**BRIEF:** Beginning at the line that holds "U27: XOR (in", copy the material below exactly through its last line.

--------------------

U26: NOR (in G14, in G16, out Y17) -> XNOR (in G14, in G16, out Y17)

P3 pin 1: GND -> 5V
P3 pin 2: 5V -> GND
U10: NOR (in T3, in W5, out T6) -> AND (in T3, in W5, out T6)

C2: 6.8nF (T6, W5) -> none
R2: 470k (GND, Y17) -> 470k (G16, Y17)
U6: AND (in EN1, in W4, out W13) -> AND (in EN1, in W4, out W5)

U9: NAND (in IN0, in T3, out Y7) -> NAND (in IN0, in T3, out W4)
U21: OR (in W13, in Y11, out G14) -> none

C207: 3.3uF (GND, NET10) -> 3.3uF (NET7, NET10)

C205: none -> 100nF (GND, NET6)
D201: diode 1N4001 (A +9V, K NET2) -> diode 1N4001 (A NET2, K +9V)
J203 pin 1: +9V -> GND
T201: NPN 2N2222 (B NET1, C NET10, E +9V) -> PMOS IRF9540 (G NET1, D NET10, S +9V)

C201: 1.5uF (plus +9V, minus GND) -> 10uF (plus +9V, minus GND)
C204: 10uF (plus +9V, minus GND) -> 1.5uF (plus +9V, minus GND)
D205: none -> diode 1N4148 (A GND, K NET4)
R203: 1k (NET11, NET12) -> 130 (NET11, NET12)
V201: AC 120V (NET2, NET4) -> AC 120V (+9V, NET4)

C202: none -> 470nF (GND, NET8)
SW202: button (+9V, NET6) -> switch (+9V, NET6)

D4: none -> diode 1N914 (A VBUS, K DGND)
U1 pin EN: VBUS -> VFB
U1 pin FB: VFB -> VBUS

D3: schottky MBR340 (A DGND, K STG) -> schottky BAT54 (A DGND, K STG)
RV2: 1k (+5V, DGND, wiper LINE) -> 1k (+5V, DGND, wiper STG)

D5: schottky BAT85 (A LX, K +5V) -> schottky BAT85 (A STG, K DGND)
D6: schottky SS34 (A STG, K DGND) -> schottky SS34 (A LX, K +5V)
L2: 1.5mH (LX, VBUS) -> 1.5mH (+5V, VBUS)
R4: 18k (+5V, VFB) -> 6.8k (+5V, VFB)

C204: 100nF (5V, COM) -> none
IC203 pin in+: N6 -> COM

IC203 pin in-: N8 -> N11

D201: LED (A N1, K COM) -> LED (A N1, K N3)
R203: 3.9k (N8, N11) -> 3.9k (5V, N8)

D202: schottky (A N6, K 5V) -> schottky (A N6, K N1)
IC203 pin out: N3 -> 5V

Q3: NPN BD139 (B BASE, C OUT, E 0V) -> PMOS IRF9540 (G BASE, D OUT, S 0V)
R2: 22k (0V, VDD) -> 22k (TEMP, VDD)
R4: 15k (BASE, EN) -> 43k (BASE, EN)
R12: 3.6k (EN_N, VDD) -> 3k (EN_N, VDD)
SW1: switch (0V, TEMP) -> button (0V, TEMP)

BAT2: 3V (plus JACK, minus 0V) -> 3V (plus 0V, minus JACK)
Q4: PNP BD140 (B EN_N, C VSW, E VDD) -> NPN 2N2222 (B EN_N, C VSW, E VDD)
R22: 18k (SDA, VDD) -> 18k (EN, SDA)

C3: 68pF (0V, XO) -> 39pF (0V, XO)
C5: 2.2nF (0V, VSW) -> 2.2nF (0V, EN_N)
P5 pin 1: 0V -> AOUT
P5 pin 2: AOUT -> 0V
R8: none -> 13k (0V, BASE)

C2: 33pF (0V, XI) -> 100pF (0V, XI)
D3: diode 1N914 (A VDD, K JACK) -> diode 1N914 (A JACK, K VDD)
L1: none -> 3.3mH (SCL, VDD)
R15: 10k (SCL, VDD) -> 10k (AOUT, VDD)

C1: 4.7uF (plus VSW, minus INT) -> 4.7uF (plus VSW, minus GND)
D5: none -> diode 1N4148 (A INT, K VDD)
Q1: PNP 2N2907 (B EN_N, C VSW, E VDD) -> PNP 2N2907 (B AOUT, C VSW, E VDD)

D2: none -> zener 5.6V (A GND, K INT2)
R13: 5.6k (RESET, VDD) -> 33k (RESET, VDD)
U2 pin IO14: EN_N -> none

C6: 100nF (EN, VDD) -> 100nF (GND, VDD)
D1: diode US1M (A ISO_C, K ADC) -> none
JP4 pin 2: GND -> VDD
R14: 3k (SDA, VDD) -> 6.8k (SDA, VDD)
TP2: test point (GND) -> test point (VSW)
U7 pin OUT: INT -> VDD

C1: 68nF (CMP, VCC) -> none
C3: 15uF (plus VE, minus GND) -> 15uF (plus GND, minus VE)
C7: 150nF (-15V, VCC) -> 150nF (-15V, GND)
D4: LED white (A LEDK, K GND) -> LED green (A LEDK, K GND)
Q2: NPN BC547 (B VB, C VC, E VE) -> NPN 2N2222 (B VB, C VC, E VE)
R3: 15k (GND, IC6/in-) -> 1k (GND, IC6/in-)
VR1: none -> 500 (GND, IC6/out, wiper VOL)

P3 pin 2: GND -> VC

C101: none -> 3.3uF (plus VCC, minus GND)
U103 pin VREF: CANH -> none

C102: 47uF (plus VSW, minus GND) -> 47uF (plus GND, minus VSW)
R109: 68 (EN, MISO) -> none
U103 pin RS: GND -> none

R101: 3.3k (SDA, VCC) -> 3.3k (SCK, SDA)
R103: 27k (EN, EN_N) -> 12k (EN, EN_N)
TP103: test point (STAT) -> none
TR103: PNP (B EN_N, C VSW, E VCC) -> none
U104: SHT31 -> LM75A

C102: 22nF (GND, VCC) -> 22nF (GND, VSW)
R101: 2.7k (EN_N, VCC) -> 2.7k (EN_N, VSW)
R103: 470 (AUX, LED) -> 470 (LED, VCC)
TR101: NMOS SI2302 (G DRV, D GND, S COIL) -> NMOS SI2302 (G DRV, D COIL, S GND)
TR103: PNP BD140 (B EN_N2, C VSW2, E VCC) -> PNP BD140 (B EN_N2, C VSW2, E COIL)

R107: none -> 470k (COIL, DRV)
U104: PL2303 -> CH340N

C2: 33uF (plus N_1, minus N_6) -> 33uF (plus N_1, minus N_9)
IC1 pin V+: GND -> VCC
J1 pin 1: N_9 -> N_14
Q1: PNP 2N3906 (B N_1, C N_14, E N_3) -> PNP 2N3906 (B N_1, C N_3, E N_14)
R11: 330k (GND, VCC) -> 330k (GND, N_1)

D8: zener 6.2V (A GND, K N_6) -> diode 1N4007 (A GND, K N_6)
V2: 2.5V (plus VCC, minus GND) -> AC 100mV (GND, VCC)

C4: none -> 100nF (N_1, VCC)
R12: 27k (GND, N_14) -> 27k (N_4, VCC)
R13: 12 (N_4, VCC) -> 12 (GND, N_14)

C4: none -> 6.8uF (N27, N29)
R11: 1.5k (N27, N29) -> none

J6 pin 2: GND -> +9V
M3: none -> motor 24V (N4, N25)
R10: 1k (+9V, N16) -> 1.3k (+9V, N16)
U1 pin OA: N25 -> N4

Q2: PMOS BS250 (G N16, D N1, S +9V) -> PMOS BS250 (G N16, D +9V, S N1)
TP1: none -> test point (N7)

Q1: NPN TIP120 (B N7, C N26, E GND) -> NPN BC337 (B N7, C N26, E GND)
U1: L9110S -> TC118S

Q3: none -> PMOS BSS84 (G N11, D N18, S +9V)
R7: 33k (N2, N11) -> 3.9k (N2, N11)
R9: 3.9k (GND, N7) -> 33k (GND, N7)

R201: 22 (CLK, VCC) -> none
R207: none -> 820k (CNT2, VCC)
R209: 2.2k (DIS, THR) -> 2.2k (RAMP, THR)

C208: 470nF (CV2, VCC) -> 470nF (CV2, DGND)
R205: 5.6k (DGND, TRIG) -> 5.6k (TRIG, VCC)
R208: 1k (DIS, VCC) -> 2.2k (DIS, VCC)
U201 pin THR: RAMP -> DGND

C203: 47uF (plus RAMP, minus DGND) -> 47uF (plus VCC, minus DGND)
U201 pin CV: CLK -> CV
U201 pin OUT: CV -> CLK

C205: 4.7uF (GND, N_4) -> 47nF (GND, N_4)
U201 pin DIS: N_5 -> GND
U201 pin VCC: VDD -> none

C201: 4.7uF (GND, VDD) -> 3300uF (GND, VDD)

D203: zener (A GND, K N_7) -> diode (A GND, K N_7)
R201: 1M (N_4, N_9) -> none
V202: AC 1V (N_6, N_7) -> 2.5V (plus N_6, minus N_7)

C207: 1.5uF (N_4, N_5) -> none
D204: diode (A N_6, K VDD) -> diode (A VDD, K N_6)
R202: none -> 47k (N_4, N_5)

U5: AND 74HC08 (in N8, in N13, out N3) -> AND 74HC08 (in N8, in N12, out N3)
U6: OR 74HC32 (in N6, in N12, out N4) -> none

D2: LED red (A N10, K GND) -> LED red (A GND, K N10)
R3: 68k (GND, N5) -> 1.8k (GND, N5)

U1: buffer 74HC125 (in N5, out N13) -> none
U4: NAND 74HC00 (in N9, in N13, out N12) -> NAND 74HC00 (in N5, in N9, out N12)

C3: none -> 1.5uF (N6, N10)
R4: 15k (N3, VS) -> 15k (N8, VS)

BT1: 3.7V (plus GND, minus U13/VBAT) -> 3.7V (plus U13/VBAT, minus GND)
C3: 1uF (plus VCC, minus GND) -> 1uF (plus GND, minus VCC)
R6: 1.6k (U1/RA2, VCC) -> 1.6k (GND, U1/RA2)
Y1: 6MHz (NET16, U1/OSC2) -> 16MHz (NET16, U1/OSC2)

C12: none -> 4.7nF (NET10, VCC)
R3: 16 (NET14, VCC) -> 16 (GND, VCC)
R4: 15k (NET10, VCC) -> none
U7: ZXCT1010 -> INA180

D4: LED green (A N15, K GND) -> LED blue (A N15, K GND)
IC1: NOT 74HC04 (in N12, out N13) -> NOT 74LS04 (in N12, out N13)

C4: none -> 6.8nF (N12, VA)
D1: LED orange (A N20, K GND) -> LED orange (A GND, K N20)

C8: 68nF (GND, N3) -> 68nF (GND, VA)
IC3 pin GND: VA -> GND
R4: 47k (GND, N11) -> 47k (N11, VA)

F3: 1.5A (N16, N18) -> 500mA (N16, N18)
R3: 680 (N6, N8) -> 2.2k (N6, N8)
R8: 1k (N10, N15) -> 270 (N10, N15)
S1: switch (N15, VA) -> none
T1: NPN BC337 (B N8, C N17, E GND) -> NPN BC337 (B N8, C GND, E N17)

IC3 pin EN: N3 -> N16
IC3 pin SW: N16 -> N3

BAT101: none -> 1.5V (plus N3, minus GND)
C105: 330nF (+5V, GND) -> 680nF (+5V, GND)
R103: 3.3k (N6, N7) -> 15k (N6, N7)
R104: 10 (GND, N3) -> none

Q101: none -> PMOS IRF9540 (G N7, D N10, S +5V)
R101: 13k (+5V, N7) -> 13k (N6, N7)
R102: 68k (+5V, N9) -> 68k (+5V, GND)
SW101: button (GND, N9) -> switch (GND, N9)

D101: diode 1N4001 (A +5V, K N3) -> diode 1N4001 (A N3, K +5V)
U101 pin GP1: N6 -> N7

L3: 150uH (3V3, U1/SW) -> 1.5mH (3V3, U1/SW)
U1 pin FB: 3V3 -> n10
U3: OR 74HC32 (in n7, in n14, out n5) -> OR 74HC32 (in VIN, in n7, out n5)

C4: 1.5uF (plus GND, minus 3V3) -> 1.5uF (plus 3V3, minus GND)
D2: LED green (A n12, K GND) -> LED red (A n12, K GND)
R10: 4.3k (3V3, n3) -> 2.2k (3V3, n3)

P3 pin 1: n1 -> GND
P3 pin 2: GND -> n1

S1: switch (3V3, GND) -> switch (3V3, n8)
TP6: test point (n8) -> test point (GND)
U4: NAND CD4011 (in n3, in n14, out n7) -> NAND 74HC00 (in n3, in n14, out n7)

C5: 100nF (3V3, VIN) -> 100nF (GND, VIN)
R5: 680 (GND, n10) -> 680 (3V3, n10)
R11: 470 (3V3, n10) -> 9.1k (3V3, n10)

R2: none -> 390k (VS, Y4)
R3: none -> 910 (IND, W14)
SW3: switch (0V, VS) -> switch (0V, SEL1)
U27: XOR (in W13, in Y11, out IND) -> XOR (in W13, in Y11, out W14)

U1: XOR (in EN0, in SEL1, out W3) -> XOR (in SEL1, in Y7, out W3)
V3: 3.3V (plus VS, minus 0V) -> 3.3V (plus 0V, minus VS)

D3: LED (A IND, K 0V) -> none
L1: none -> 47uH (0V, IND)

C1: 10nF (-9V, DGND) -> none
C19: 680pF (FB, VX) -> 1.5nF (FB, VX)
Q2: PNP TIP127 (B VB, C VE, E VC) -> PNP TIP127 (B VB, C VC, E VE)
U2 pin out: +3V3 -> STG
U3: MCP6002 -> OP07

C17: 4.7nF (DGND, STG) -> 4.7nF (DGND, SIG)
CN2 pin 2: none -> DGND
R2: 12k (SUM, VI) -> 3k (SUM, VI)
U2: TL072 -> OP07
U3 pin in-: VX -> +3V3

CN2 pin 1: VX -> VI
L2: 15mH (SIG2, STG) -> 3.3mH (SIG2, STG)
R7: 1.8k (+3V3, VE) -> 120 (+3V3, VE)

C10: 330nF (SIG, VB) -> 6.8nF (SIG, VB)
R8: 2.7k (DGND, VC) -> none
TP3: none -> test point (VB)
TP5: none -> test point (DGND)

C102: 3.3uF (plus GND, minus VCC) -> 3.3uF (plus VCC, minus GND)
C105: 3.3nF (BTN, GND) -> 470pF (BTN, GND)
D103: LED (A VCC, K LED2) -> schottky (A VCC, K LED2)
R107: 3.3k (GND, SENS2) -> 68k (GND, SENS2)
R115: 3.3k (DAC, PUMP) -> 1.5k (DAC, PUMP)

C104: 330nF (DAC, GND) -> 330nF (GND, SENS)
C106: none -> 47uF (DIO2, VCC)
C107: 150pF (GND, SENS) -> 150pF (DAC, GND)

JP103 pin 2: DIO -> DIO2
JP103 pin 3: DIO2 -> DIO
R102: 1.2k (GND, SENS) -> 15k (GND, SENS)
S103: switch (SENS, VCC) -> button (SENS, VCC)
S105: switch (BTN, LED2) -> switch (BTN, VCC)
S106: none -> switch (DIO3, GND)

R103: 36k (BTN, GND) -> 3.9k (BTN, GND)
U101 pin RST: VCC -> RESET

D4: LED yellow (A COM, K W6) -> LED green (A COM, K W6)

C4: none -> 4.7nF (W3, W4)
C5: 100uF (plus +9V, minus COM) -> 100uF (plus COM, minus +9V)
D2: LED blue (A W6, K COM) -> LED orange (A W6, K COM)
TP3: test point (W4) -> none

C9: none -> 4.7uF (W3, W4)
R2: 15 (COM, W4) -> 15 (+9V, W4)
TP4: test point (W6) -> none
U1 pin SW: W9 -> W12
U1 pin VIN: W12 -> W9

--------------------

**RESULT FOR THIS TASK:**
U27: XOR (in W13, in Y11, out IND) -> XOR (in W13, in Y11, out W14)

U1: XOR (in EN0, in SEL1, out W3) -> XOR (in SEL1, in Y7, out W3)
V3: 3.3V (plus VS, minus 0V) -> 3.3V (plus 0V, minus VS)

D3: LED (A IND, K 0V) -> none
L1: none -> 47uH (0V, IND)

C1: 10nF (-9V, DGND) -> none
C19: 680pF (FB, VX) -> 1.5nF (FB, VX)
Q2: PNP TIP127 (B VB, C VE, E VC) -> PNP TIP127 (B VB, C VC, E VE)
U2 pin out: +3V3 -> STG
U3: MCP6002 -> OP07

C17: 4.7nF (DGND, STG) -> 4.7nF (DGND, SIG)
CN2 pin 2: none -> DGND
R2: 12k (SUM, VI) -> 3k (SUM, VI)
U2: TL072 -> OP07
U3 pin in-: VX -> +3V3

CN2 pin 1: VX -> VI
L2: 15mH (SIG2, STG) -> 3.3mH (SIG2, STG)
R7: 1.8k (+3V3, VE) -> 120 (+3V3, VE)

C10: 330nF (SIG, VB) -> 6.8nF (SIG, VB)
R8: 2.7k (DGND, VC) -> none
TP3: none -> test point (VB)
TP5: none -> test point (DGND)

C102: 3.3uF (plus GND, minus VCC) -> 3.3uF (plus VCC, minus GND)
C105: 3.3nF (BTN, GND) -> 470pF (BTN, GND)
D103: LED (A VCC, K LED2) -> schottky (A VCC, K LED2)
R107: 3.3k (GND, SENS2) -> 68k (GND, SENS2)
R115: 3.3k (DAC, PUMP) -> 1.5k (DAC, PUMP)

C104: 330nF (DAC, GND) -> 330nF (GND, SENS)
C106: none -> 47uF (DIO2, VCC)
C107: 150pF (GND, SENS) -> 150pF (DAC, GND)

JP103 pin 2: DIO -> DIO2
JP103 pin 3: DIO2 -> DIO
R102: 1.2k (GND, SENS) -> 15k (GND, SENS)
S103: switch (SENS, VCC) -> button (SENS, VCC)
S105: switch (BTN, LED2) -> switch (BTN, VCC)
S106: none -> switch (DIO3, GND)

R103: 36k (BTN, GND) -> 3.9k (BTN, GND)
U101 pin RST: VCC -> RESET

D4: LED yellow (A COM, K W6) -> LED green (A COM, K W6)

C4: none -> 4.7nF (W3, W4)
C5: 100uF (plus +9V, minus COM) -> 100uF (plus COM, minus +9V)
D2: LED blue (A W6, K COM) -> LED orange (A W6, K COM)
TP3: test point (W4) -> none

C9: none -> 4.7uF (W3, W4)
R2: 15 (COM, W4) -> 15 (+9V, W4)
TP4: test point (W6) -> none
U1 pin SW: W9 -> W12
U1 pin VIN: W12 -> W9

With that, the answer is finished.